_The task_
Which lines run from the one containing "R6: 270 (0V, W1) -> 39 (0V, W1)" to the end of the listing below? Write them out exactly, both ends included, with nothing else.

_Data excerpts_
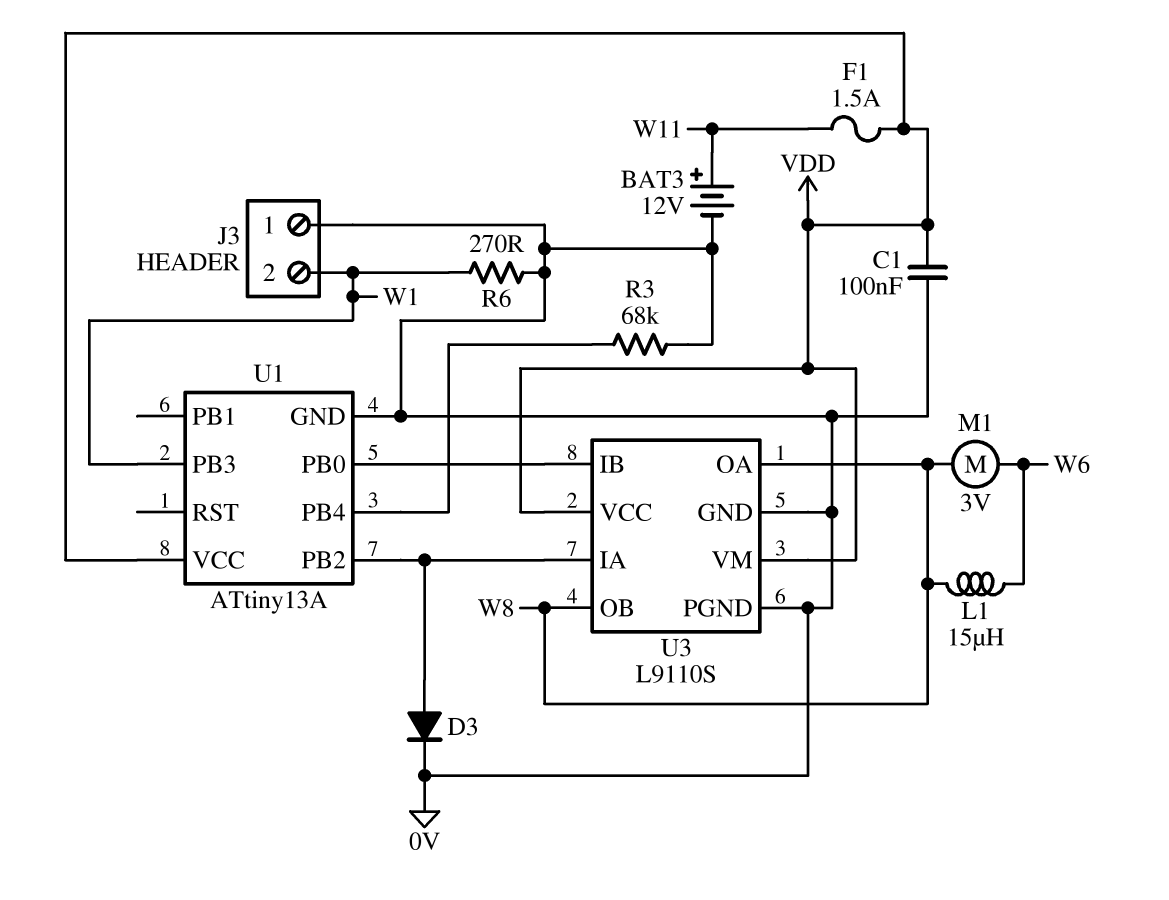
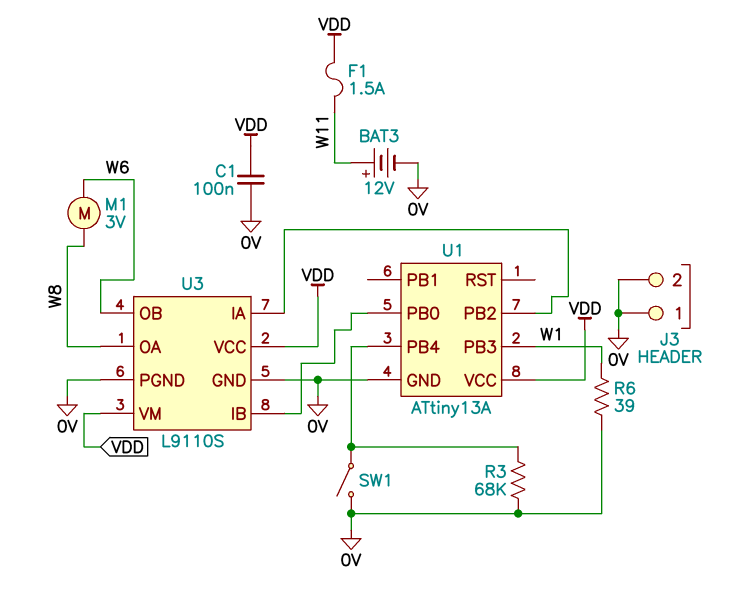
D3: diode (A U1/PB2, K 0V) -> none
J3 pin 2: W1 -> 0V
L1: 15uH (W6, W8) -> none
R6: 270 (0V, W1) -> 39 (0V, W1)
SW1: none -> switch (0V, U1/PB4)
U3 pin OB: W8 -> W6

_Exercise response_
R6: 270 (0V, W1) -> 39 (0V, W1)
SW1: none -> switch (0V, U1/PB4)
U3 pin OB: W8 -> W6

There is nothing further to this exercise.